Your assignment: Exactly as they stand, give the records below again, with no images.

(Records from a data source)

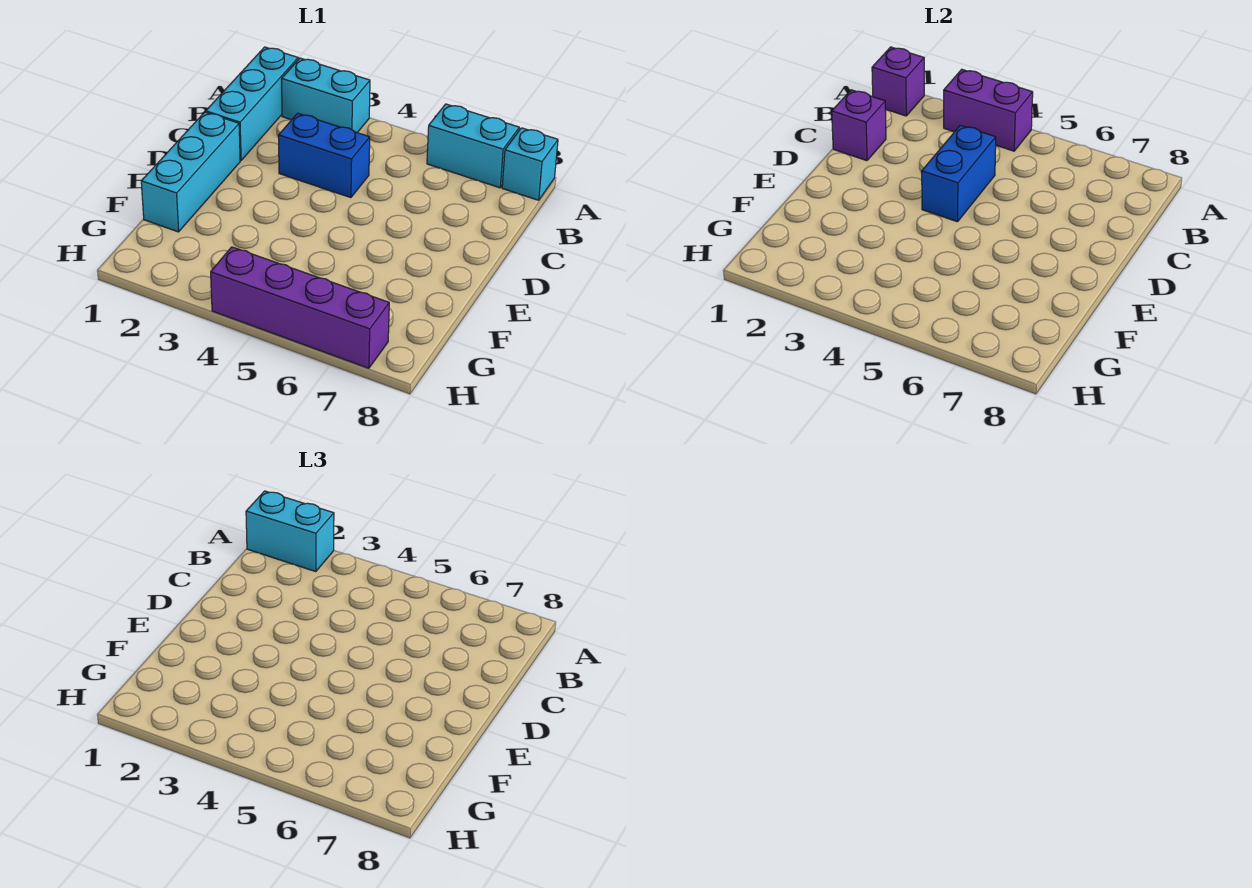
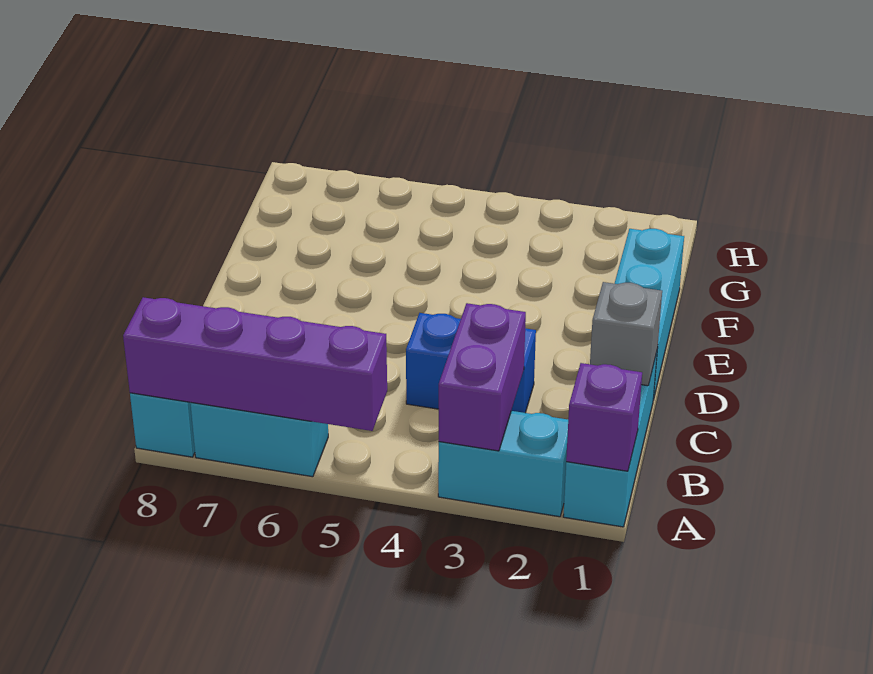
cyan 1x2 brick [246,491,334,572] -> none
purple 1x2 brick [944,69,1033,151] -> purple 1x2 brick turned to [439,303,526,451]
purple 1x1 brick [832,90,886,161] -> grey 1x1 brick [590,282,662,386]
blue 1x2 brick [922,125,996,222] -> none
purple 1x4 brick [211,247,389,368] -> purple 1x4 brick moved to [123,297,387,431]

Response:
cyan 1x2 brick [246,491,334,572] -> none
purple 1x2 brick [944,69,1033,151] -> purple 1x2 brick turned to [439,303,526,451]
purple 1x1 brick [832,90,886,161] -> grey 1x1 brick [590,282,662,386]
blue 1x2 brick [922,125,996,222] -> none
purple 1x4 brick [211,247,389,368] -> purple 1x4 brick moved to [123,297,387,431]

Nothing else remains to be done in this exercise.